- [Exercise description] Among the entries below, one line contains "camera: 45 degrees right, 5 degrees up" and another contains "purple spinning top [141,209,183,254] -> none". Transcribe those two lines and every line between them, exactly.

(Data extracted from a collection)
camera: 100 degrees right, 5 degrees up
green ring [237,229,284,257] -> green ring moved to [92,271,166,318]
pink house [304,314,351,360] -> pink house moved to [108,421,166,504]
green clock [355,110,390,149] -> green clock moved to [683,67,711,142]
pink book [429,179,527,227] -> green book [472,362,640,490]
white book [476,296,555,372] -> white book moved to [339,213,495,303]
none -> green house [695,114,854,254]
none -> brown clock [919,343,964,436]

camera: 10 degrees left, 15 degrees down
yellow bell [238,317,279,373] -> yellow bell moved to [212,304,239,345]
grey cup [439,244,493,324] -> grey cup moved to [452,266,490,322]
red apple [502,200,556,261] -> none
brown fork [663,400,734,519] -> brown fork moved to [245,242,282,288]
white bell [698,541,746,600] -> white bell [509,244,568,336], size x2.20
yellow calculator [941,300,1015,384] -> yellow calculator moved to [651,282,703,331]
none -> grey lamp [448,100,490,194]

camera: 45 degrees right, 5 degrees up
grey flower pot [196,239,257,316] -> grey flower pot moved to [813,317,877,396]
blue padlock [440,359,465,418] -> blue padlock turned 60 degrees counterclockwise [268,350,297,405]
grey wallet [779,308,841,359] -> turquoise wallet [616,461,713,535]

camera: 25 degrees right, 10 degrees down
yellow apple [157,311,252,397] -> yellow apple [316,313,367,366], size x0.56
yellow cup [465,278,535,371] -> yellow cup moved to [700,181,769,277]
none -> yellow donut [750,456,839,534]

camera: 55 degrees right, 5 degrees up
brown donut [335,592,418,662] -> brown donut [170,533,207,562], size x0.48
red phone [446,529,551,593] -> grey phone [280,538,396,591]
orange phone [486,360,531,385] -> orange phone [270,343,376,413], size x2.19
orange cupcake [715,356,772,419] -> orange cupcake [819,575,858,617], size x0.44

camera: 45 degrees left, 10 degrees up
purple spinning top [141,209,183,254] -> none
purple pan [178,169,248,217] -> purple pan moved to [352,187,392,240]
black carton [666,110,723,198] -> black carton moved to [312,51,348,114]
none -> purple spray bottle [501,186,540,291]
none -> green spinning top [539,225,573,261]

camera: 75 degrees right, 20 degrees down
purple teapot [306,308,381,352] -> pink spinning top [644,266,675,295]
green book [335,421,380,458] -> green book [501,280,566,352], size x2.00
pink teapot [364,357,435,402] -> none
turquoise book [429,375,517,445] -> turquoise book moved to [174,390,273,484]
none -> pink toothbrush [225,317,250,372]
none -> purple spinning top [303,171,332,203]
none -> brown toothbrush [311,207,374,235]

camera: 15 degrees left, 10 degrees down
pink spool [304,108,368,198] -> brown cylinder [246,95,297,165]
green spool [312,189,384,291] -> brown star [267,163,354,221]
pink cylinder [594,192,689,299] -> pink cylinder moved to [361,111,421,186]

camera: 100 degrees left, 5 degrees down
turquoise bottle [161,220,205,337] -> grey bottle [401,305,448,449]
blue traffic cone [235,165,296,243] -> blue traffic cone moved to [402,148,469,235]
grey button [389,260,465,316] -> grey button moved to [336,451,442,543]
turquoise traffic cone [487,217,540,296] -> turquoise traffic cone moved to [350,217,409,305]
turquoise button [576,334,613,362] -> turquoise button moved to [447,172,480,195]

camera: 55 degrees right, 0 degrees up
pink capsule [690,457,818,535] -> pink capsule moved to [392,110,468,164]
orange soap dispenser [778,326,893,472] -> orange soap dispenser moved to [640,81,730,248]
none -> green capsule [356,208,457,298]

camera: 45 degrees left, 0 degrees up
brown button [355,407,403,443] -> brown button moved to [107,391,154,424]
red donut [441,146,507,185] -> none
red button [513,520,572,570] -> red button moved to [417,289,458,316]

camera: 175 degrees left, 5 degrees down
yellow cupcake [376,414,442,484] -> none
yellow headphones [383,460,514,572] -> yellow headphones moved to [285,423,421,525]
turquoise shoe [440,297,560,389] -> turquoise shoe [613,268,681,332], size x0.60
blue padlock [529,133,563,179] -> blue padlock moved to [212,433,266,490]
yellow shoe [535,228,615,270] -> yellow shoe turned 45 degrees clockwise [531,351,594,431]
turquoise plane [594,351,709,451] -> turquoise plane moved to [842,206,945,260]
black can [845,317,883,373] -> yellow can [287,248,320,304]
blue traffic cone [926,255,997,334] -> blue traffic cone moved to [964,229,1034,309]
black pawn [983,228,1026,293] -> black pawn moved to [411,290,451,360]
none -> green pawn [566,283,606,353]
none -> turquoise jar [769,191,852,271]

- [Solved exercise]
camera: 45 degrees right, 5 degrees up
grey flower pot [196,239,257,316] -> grey flower pot moved to [813,317,877,396]
blue padlock [440,359,465,418] -> blue padlock turned 60 degrees counterclockwise [268,350,297,405]
grey wallet [779,308,841,359] -> turquoise wallet [616,461,713,535]

camera: 25 degrees right, 10 degrees down
yellow apple [157,311,252,397] -> yellow apple [316,313,367,366], size x0.56
yellow cup [465,278,535,371] -> yellow cup moved to [700,181,769,277]
none -> yellow donut [750,456,839,534]

camera: 55 degrees right, 5 degrees up
brown donut [335,592,418,662] -> brown donut [170,533,207,562], size x0.48
red phone [446,529,551,593] -> grey phone [280,538,396,591]
orange phone [486,360,531,385] -> orange phone [270,343,376,413], size x2.19
orange cupcake [715,356,772,419] -> orange cupcake [819,575,858,617], size x0.44

camera: 45 degrees left, 10 degrees up
purple spinning top [141,209,183,254] -> none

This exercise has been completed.